>> START MATERIAL FOR THIS TASK

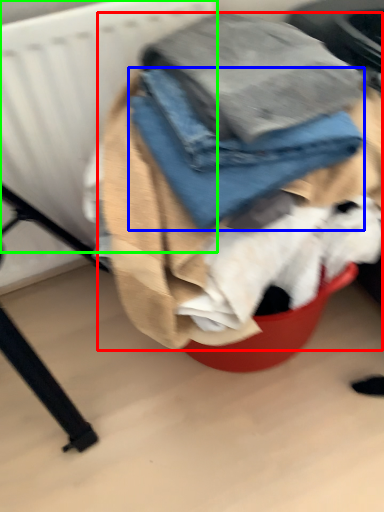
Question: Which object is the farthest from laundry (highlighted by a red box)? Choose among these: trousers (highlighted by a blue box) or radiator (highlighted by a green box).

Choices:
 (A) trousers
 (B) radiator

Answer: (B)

>> END MATERIAL FOR THIS TASK
>> START MATERIAL FOR THIS TASK

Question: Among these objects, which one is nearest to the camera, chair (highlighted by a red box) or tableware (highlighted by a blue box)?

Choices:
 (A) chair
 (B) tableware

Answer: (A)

>> END MATERIAL FOR THIS TASK

*TASK STATEMENT*.
Can you reproduce, word for word, the lines of the records from the line containing "Question: Which object" up to and including the line containing "Answer: (B)"?

*EXERCISE RESULT*.
Question: Which object is the farthest from laundry (highlighted by a red box)? Choose among these: trousers (highlighted by a blue box) or radiator (highlighted by a green box).

Choices:
 (A) trousers
 (B) radiator

Answer: (B)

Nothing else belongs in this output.